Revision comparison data
_____

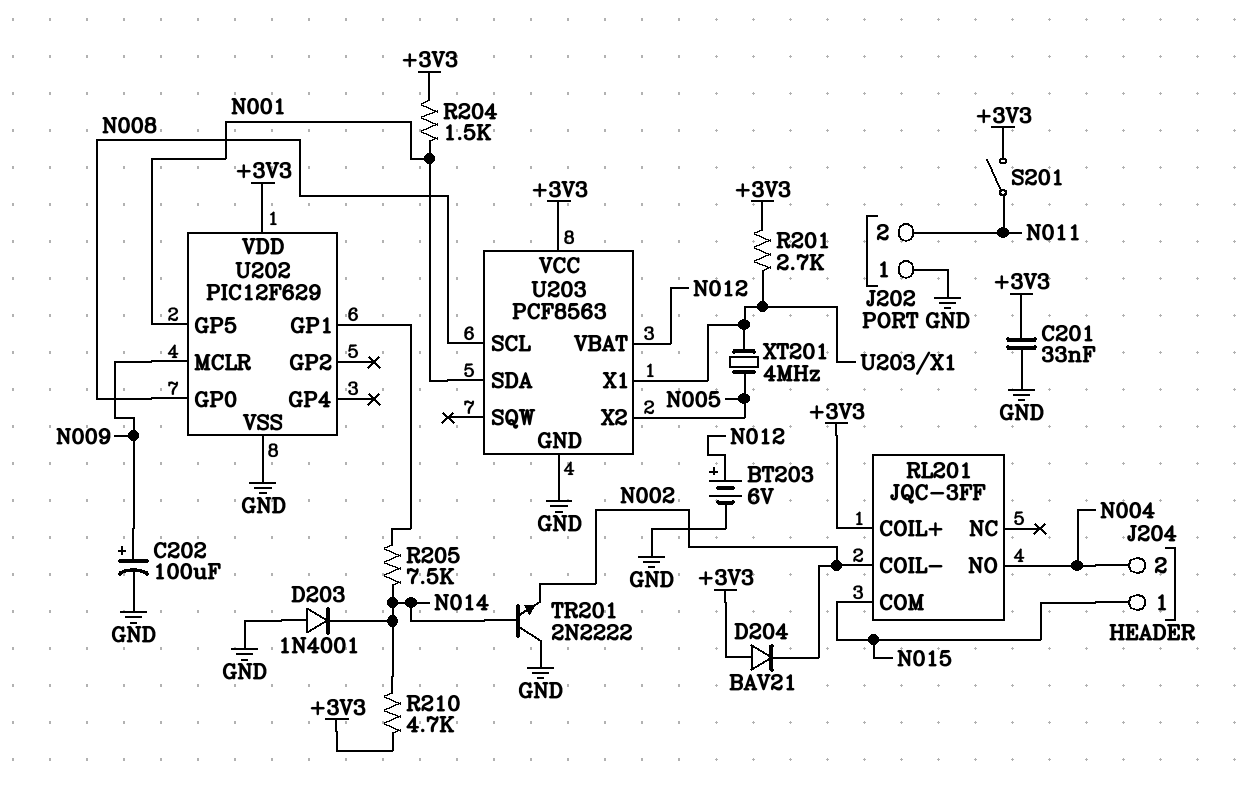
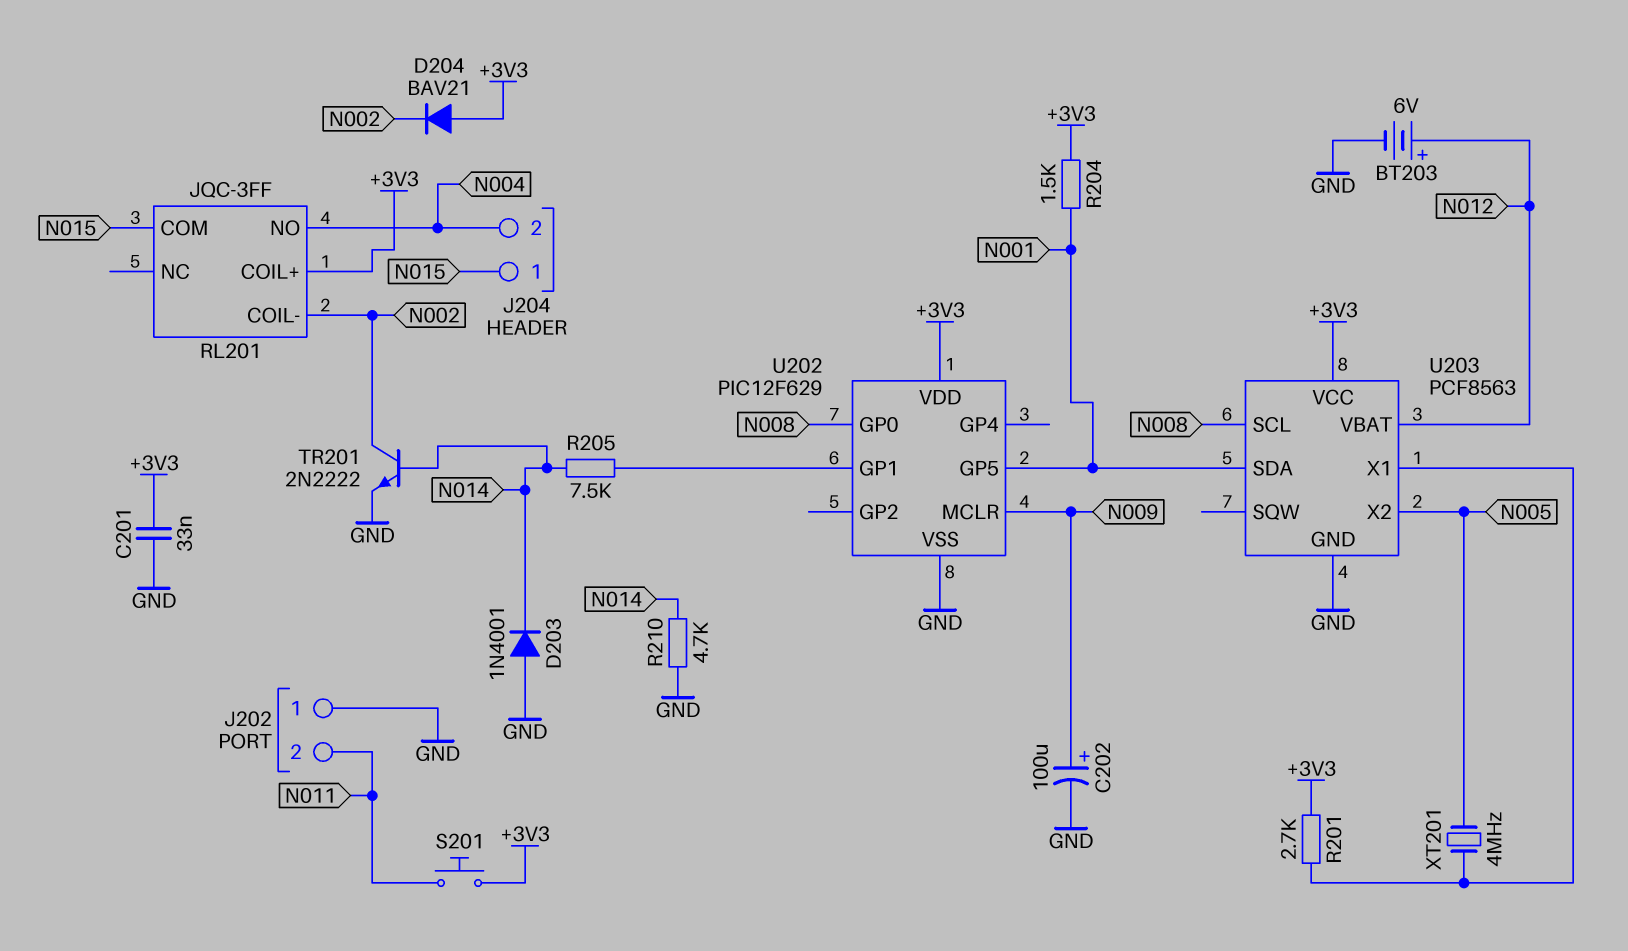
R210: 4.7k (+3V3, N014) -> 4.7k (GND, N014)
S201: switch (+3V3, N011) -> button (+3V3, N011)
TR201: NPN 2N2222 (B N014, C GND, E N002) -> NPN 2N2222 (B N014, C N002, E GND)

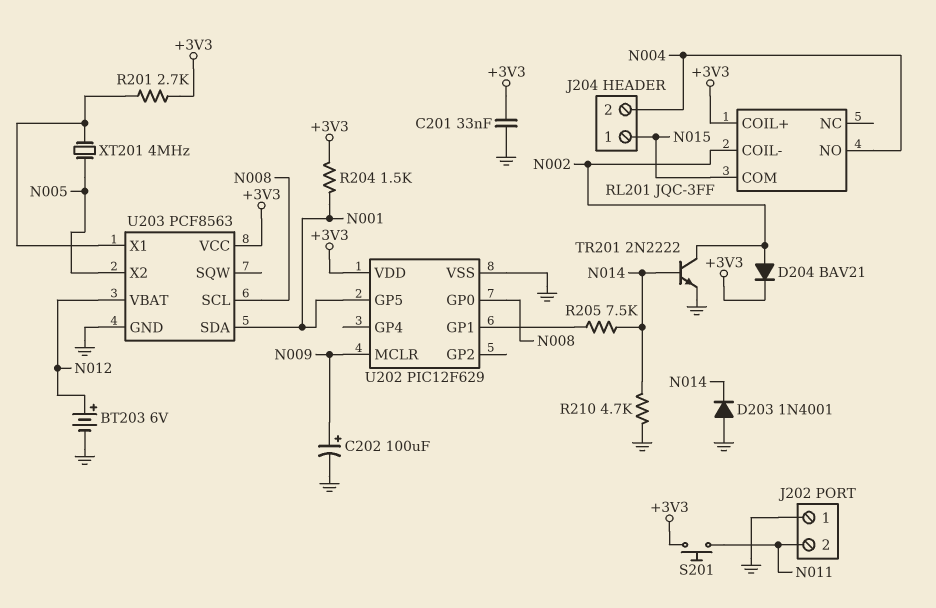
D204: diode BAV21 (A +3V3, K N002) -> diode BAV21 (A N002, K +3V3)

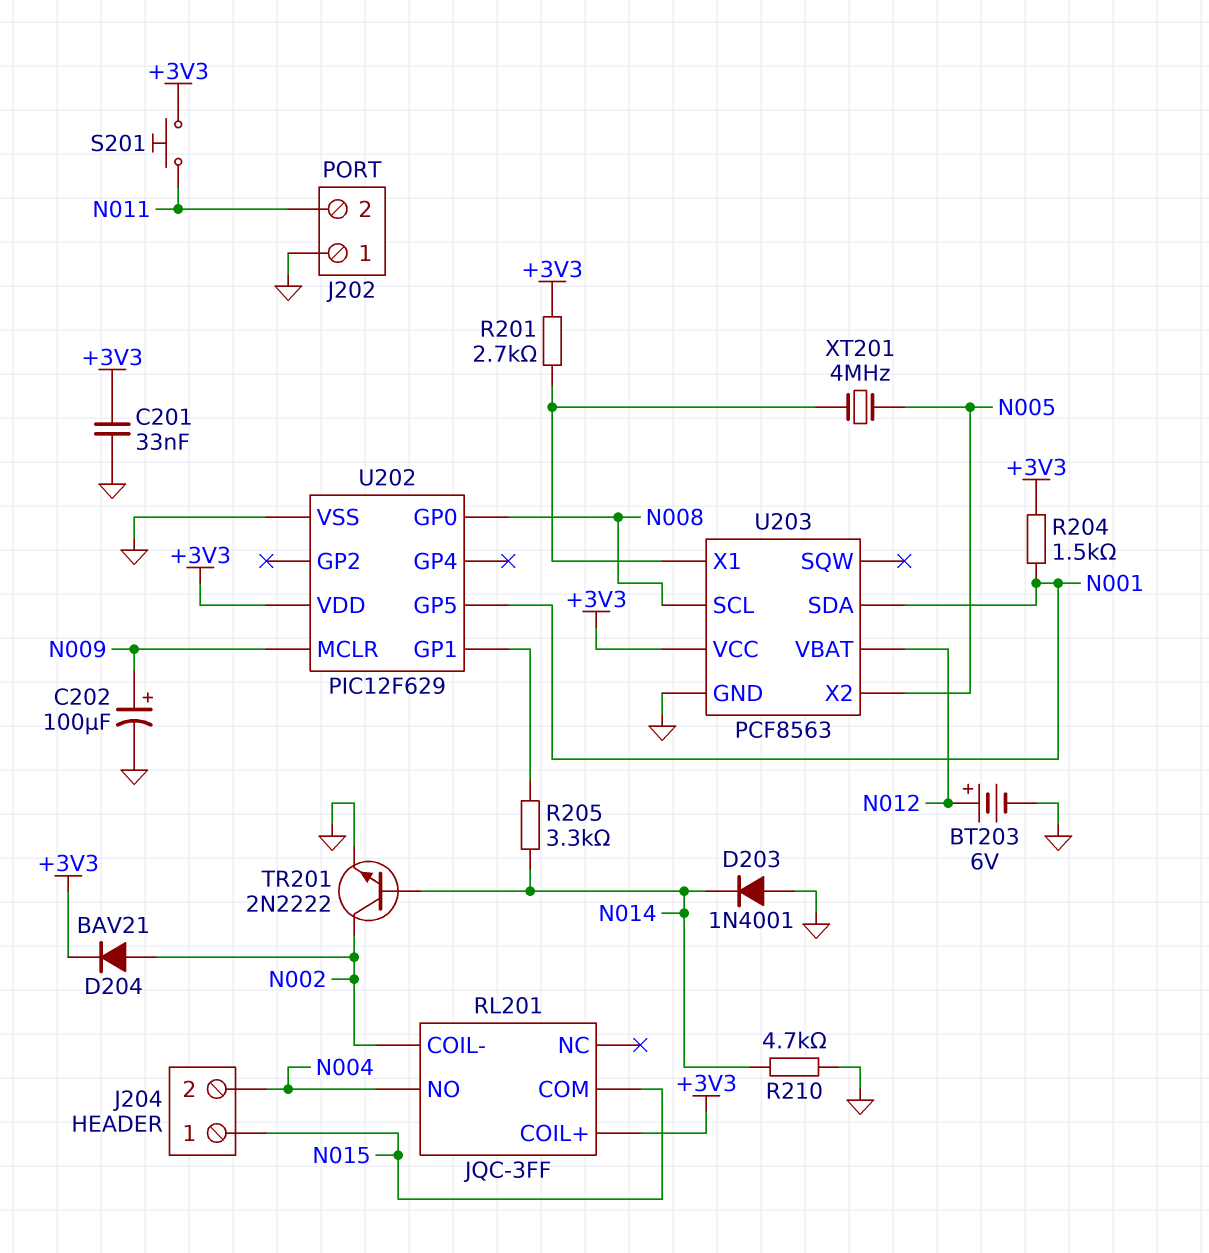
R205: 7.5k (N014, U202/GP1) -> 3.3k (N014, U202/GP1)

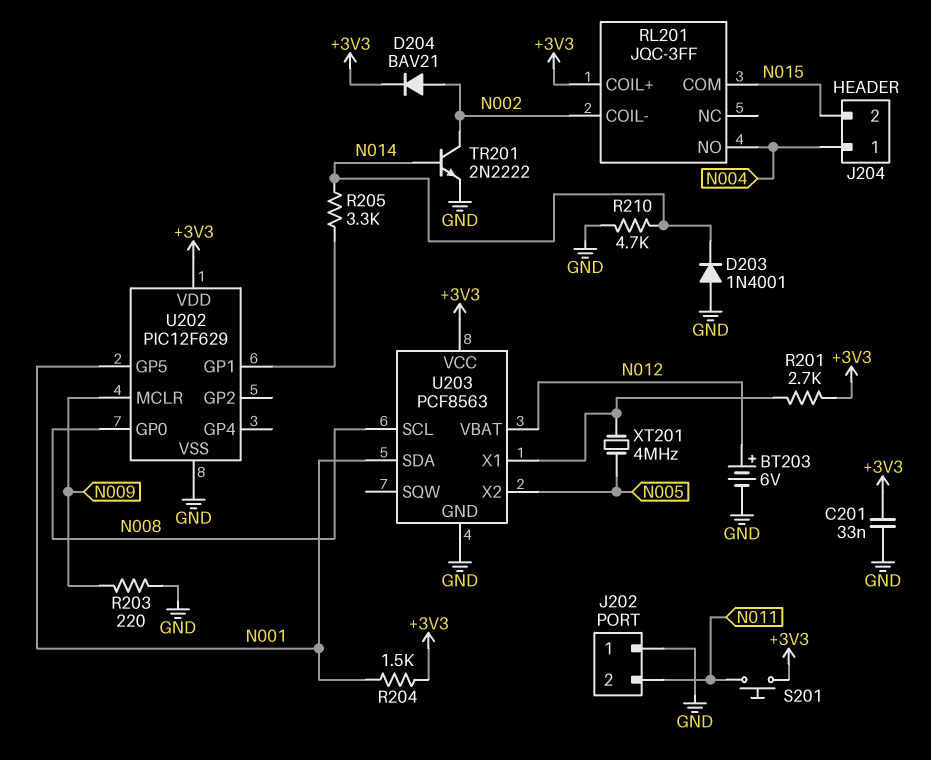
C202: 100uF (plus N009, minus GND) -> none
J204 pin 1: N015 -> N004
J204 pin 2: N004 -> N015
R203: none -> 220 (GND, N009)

_____

— Task details —
All of the records above are to be copied exactly, minus the pictures.

— Written answer —
R210: 4.7k (+3V3, N014) -> 4.7k (GND, N014)
S201: switch (+3V3, N011) -> button (+3V3, N011)
TR201: NPN 2N2222 (B N014, C GND, E N002) -> NPN 2N2222 (B N014, C N002, E GND)

D204: diode BAV21 (A +3V3, K N002) -> diode BAV21 (A N002, K +3V3)

R205: 7.5k (N014, U202/GP1) -> 3.3k (N014, U202/GP1)

C202: 100uF (plus N009, minus GND) -> none
J204 pin 1: N015 -> N004
J204 pin 2: N004 -> N015
R203: none -> 220 (GND, N009)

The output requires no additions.